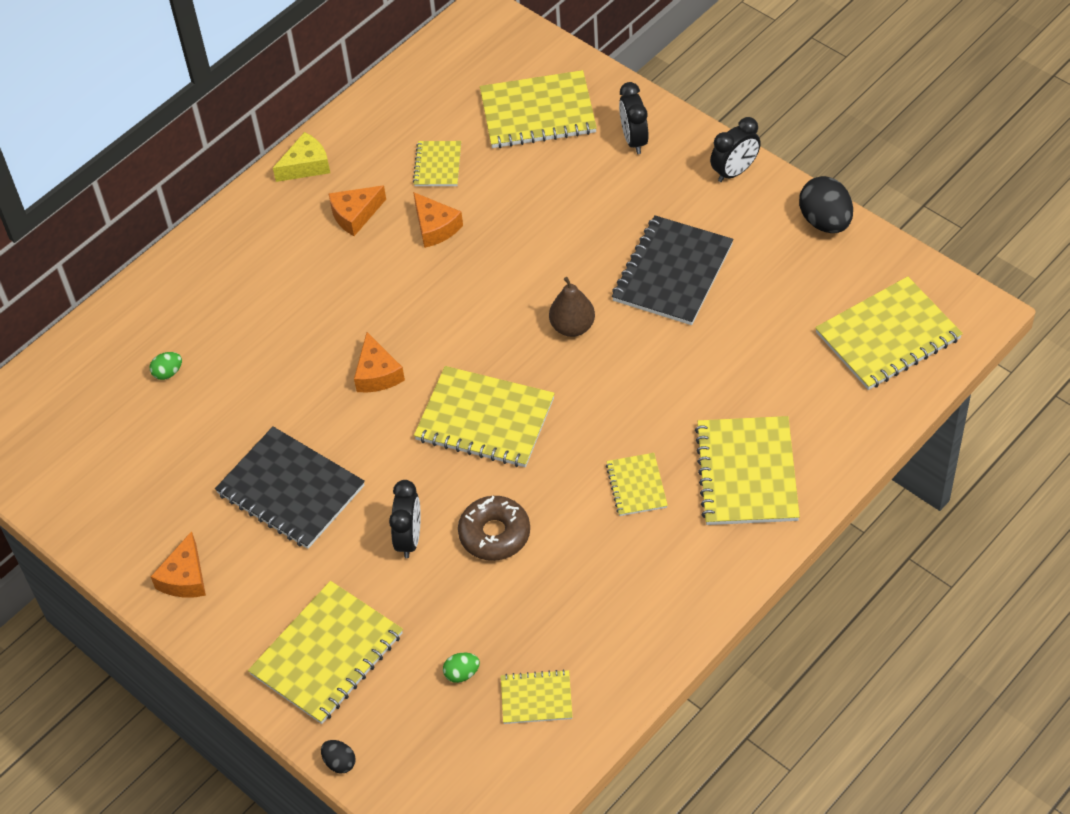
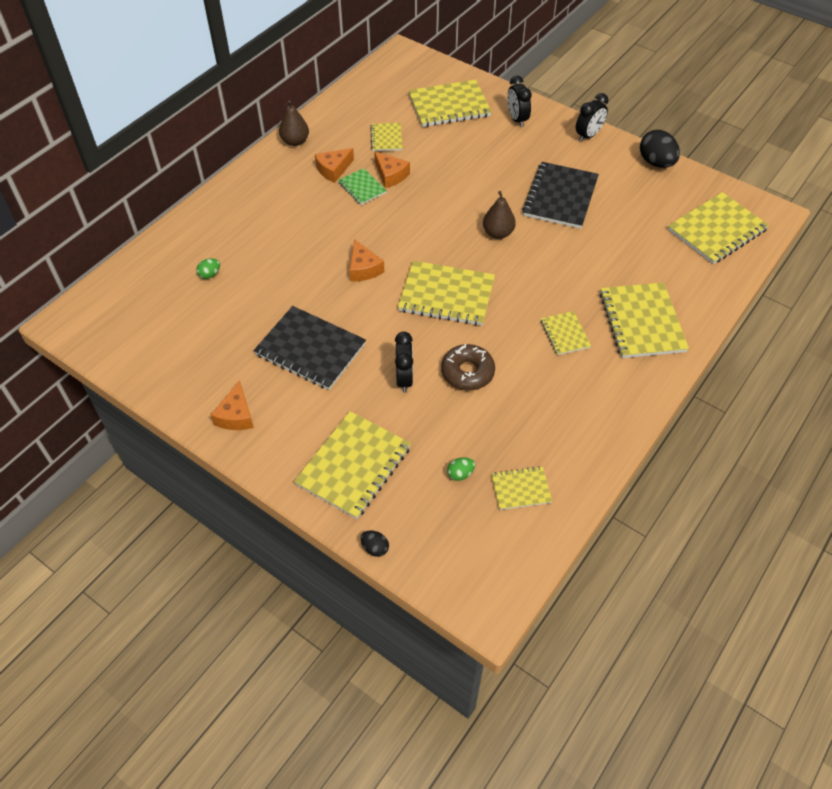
camera: 10 degrees left, 0 degrees up
(306, 166) = (295, 141): yellow cheese -> brown pear
(392, 245) = (362, 187): none -> green notebook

◆ ◆ ◆ ◆ ◆ ◆ ◆

Task description: For this exercise, please retype exactly the lines in the listing from the line with "(306, 166) = (295, 141): yellow" through its last line, both ends included.

Solved exercise:
(306, 166) = (295, 141): yellow cheese -> brown pear
(392, 245) = (362, 187): none -> green notebook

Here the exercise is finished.